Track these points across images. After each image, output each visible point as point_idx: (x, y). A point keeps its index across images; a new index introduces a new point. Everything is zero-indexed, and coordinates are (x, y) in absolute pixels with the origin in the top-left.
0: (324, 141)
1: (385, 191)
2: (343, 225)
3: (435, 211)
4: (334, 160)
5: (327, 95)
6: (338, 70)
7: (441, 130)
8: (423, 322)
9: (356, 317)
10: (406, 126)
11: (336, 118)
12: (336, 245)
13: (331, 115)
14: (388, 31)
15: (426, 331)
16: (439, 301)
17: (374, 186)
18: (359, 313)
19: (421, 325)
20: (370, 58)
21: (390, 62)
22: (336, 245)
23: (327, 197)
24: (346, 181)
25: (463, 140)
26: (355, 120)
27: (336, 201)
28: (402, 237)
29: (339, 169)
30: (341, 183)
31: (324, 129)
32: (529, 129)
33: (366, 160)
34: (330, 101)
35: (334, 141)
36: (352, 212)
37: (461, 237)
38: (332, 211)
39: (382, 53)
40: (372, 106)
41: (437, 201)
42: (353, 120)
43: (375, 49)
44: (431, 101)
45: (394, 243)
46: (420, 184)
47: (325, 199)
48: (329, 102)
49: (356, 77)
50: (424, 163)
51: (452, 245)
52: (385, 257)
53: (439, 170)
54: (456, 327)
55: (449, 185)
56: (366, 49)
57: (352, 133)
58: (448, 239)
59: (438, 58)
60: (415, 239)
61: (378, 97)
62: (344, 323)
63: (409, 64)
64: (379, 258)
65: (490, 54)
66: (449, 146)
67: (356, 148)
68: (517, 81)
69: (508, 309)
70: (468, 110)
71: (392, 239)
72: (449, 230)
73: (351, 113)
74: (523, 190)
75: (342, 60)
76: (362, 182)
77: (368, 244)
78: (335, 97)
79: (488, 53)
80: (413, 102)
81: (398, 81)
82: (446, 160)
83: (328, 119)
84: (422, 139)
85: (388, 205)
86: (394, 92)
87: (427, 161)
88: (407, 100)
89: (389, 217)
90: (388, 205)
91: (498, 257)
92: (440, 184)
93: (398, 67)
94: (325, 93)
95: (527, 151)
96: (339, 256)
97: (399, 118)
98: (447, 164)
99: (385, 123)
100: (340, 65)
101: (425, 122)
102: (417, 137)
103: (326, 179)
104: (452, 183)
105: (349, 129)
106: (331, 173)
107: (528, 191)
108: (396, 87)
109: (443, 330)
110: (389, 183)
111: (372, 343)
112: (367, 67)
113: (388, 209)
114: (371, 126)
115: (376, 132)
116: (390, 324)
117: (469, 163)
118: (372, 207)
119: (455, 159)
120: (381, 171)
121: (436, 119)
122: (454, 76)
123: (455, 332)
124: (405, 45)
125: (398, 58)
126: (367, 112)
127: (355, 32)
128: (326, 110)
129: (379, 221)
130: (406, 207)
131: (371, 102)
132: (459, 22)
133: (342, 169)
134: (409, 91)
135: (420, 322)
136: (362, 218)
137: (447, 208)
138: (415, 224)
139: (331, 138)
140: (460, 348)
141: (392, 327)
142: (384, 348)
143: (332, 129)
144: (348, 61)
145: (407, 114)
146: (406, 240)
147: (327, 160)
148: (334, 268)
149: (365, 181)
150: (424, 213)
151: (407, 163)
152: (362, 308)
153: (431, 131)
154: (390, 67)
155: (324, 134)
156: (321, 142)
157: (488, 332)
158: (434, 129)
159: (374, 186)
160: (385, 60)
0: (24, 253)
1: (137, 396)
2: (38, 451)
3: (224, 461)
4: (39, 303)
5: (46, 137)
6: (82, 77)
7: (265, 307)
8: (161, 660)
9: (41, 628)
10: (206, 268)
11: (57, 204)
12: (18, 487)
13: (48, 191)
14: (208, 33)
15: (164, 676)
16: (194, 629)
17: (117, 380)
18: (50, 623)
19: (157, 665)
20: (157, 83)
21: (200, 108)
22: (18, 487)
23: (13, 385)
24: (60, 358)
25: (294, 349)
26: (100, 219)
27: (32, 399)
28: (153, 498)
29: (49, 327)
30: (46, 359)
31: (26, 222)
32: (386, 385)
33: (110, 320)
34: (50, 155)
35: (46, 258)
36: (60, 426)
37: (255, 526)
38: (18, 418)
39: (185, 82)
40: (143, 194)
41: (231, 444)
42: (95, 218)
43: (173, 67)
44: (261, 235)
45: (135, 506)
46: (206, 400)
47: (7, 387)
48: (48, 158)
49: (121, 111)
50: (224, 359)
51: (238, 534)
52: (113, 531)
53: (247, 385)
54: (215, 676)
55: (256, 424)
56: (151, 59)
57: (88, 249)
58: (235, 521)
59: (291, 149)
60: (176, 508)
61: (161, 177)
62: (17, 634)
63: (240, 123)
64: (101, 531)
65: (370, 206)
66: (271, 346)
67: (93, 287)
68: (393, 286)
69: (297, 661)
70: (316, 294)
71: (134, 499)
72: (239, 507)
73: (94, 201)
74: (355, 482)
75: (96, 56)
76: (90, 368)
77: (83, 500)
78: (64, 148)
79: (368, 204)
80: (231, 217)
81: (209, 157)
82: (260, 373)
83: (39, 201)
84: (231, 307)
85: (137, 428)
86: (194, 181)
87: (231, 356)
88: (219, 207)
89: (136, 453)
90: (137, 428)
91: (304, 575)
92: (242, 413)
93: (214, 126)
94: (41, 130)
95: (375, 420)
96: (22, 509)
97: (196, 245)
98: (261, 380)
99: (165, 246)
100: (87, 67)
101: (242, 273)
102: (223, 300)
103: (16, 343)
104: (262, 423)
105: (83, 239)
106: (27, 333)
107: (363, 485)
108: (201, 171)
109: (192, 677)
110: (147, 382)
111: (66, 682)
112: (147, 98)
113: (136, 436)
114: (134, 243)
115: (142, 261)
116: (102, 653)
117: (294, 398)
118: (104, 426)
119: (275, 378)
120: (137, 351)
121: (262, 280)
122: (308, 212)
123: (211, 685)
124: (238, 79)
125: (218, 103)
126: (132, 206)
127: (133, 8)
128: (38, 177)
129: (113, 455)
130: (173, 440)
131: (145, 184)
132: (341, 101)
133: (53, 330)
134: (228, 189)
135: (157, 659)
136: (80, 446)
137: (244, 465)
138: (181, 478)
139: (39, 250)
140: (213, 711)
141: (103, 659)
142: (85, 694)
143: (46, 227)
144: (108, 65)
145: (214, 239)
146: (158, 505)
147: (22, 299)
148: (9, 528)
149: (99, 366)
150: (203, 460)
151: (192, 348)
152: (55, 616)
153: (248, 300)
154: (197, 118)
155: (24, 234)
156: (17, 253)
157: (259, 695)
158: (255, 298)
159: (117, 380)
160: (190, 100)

**********

## Work to be completed
Could you give all of the records above as a numbered list, with any blank lines left out?

## The solution
1. Track these points across images. After each image, output each visible point as point_idx: (x, y). A point keeps its index across images; a new index introduces a new point. Everything is zero-indexed, and coordinates are (x, y) in absolute pixels with the origin in the top-left.
2. 0: (324, 141)
3. 1: (385, 191)
4. 2: (343, 225)
5. 3: (435, 211)
6. 4: (334, 160)
7. 5: (327, 95)
8. 6: (338, 70)
9. 7: (441, 130)
10. 8: (423, 322)
11. 9: (356, 317)
12. 10: (406, 126)
13. 11: (336, 118)
14. 12: (336, 245)
15. 13: (331, 115)
16. 14: (388, 31)
17. 15: (426, 331)
18. 16: (439, 301)
19. 17: (374, 186)
20. 18: (359, 313)
21. 19: (421, 325)
22. 20: (370, 58)
23. 21: (390, 62)
24. 22: (336, 245)
25. 23: (327, 197)
26. 24: (346, 181)
27. 25: (463, 140)
28. 26: (355, 120)
29. 27: (336, 201)
30. 28: (402, 237)
31. 29: (339, 169)
32. 30: (341, 183)
33. 31: (324, 129)
34. 32: (529, 129)
35. 33: (366, 160)
36. 34: (330, 101)
37. 35: (334, 141)
38. 36: (352, 212)
39. 37: (461, 237)
40. 38: (332, 211)
41. 39: (382, 53)
42. 40: (372, 106)
43. 41: (437, 201)
44. 42: (353, 120)
45. 43: (375, 49)
46. 44: (431, 101)
47. 45: (394, 243)
48. 46: (420, 184)
49. 47: (325, 199)
50. 48: (329, 102)
51. 49: (356, 77)
52. 50: (424, 163)
53. 51: (452, 245)
54. 52: (385, 257)
55. 53: (439, 170)
56. 54: (456, 327)
57. 55: (449, 185)
58. 56: (366, 49)
59. 57: (352, 133)
60. 58: (448, 239)
61. 59: (438, 58)
62. 60: (415, 239)
63. 61: (378, 97)
64. 62: (344, 323)
65. 63: (409, 64)
66. 64: (379, 258)
67. 65: (490, 54)
68. 66: (449, 146)
69. 67: (356, 148)
70. 68: (517, 81)
71. 69: (508, 309)
72. 70: (468, 110)
73. 71: (392, 239)
74. 72: (449, 230)
75. 73: (351, 113)
76. 74: (523, 190)
77. 75: (342, 60)
78. 76: (362, 182)
79. 77: (368, 244)
80. 78: (335, 97)
81. 79: (488, 53)
82. 80: (413, 102)
83. 81: (398, 81)
84. 82: (446, 160)
85. 83: (328, 119)
86. 84: (422, 139)
87. 85: (388, 205)
88. 86: (394, 92)
89. 87: (427, 161)
90. 88: (407, 100)
91. 89: (389, 217)
92. 90: (388, 205)
93. 91: (498, 257)
94. 92: (440, 184)
95. 93: (398, 67)
96. 94: (325, 93)
97. 95: (527, 151)
98. 96: (339, 256)
99. 97: (399, 118)
100. 98: (447, 164)
101. 99: (385, 123)
102. 100: (340, 65)
103. 101: (425, 122)
104. 102: (417, 137)
105. 103: (326, 179)
106. 104: (452, 183)
107. 105: (349, 129)
108. 106: (331, 173)
109. 107: (528, 191)
110. 108: (396, 87)
111. 109: (443, 330)
112. 110: (389, 183)
113. 111: (372, 343)
114. 112: (367, 67)
115. 113: (388, 209)
116. 114: (371, 126)
117. 115: (376, 132)
118. 116: (390, 324)
119. 117: (469, 163)
120. 118: (372, 207)
121. 119: (455, 159)
122. 120: (381, 171)
123. 121: (436, 119)
124. 122: (454, 76)
125. 123: (455, 332)
126. 124: (405, 45)
127. 125: (398, 58)
128. 126: (367, 112)
129. 127: (355, 32)
130. 128: (326, 110)
131. 129: (379, 221)
132. 130: (406, 207)
133. 131: (371, 102)
134. 132: (459, 22)
135. 133: (342, 169)
136. 134: (409, 91)
137. 135: (420, 322)
138. 136: (362, 218)
139. 137: (447, 208)
140. 138: (415, 224)
141. 139: (331, 138)
142. 140: (460, 348)
143. 141: (392, 327)
144. 142: (384, 348)
145. 143: (332, 129)
146. 144: (348, 61)
147. 145: (407, 114)
148. 146: (406, 240)
149. 147: (327, 160)
150. 148: (334, 268)
151. 149: (365, 181)
152. 150: (424, 213)
153. 151: (407, 163)
154. 152: (362, 308)
155. 153: (431, 131)
156. 154: (390, 67)
157. 155: (324, 134)
158. 156: (321, 142)
159. 157: (488, 332)
160. 158: (434, 129)
161. 159: (374, 186)
162. 160: (385, 60)
163. 0: (24, 253)
164. 1: (137, 396)
165. 2: (38, 451)
166. 3: (224, 461)
167. 4: (39, 303)
168. 5: (46, 137)
169. 6: (82, 77)
170. 7: (265, 307)
171. 8: (161, 660)
172. 9: (41, 628)
173. 10: (206, 268)
174. 11: (57, 204)
175. 12: (18, 487)
176. 13: (48, 191)
177. 14: (208, 33)
178. 15: (164, 676)
179. 16: (194, 629)
180. 17: (117, 380)
181. 18: (50, 623)
182. 19: (157, 665)
183. 20: (157, 83)
184. 21: (200, 108)
185. 22: (18, 487)
186. 23: (13, 385)
187. 24: (60, 358)
188. 25: (294, 349)
189. 26: (100, 219)
190. 27: (32, 399)
191. 28: (153, 498)
192. 29: (49, 327)
193. 30: (46, 359)
194. 31: (26, 222)
195. 32: (386, 385)
196. 33: (110, 320)
197. 34: (50, 155)
198. 35: (46, 258)
199. 36: (60, 426)
200. 37: (255, 526)
201. 38: (18, 418)
202. 39: (185, 82)
203. 40: (143, 194)
204. 41: (231, 444)
205. 42: (95, 218)
206. 43: (173, 67)
207. 44: (261, 235)
208. 45: (135, 506)
209. 46: (206, 400)
210. 47: (7, 387)
211. 48: (48, 158)
212. 49: (121, 111)
213. 50: (224, 359)
214. 51: (238, 534)
215. 52: (113, 531)
216. 53: (247, 385)
217. 54: (215, 676)
218. 55: (256, 424)
219. 56: (151, 59)
220. 57: (88, 249)
221. 58: (235, 521)
222. 59: (291, 149)
223. 60: (176, 508)
224. 61: (161, 177)
225. 62: (17, 634)
226. 63: (240, 123)
227. 64: (101, 531)
228. 65: (370, 206)
229. 66: (271, 346)
230. 67: (93, 287)
231. 68: (393, 286)
232. 69: (297, 661)
233. 70: (316, 294)
234. 71: (134, 499)
235. 72: (239, 507)
236. 73: (94, 201)
237. 74: (355, 482)
238. 75: (96, 56)
239. 76: (90, 368)
240. 77: (83, 500)
241. 78: (64, 148)
242. 79: (368, 204)
243. 80: (231, 217)
244. 81: (209, 157)
245. 82: (260, 373)
246. 83: (39, 201)
247. 84: (231, 307)
248. 85: (137, 428)
249. 86: (194, 181)
250. 87: (231, 356)
251. 88: (219, 207)
252. 89: (136, 453)
253. 90: (137, 428)
254. 91: (304, 575)
255. 92: (242, 413)
256. 93: (214, 126)
257. 94: (41, 130)
258. 95: (375, 420)
259. 96: (22, 509)
260. 97: (196, 245)
261. 98: (261, 380)
262. 99: (165, 246)
263. 100: (87, 67)
264. 101: (242, 273)
265. 102: (223, 300)
266. 103: (16, 343)
267. 104: (262, 423)
268. 105: (83, 239)
269. 106: (27, 333)
270. 107: (363, 485)
271. 108: (201, 171)
272. 109: (192, 677)
273. 110: (147, 382)
274. 111: (66, 682)
275. 112: (147, 98)
276. 113: (136, 436)
277. 114: (134, 243)
278. 115: (142, 261)
279. 116: (102, 653)
280. 117: (294, 398)
281. 118: (104, 426)
282. 119: (275, 378)
283. 120: (137, 351)
284. 121: (262, 280)
285. 122: (308, 212)
286. 123: (211, 685)
287. 124: (238, 79)
288. 125: (218, 103)
289. 126: (132, 206)
290. 127: (133, 8)
291. 128: (38, 177)
292. 129: (113, 455)
293. 130: (173, 440)
294. 131: (145, 184)
295. 132: (341, 101)
296. 133: (53, 330)
297. 134: (228, 189)
298. 135: (157, 659)
299. 136: (80, 446)
300. 137: (244, 465)
301. 138: (181, 478)
302. 139: (39, 250)
303. 140: (213, 711)
304. 141: (103, 659)
305. 142: (85, 694)
306. 143: (46, 227)
307. 144: (108, 65)
308. 145: (214, 239)
309. 146: (158, 505)
310. 147: (22, 299)
311. 148: (9, 528)
312. 149: (99, 366)
313. 150: (203, 460)
314. 151: (192, 348)
315. 152: (55, 616)
316. 153: (248, 300)
317. 154: (197, 118)
318. 155: (24, 234)
319. 156: (17, 253)
320. 157: (259, 695)
321. 158: (255, 298)
322. 159: (117, 380)
323. 160: (190, 100)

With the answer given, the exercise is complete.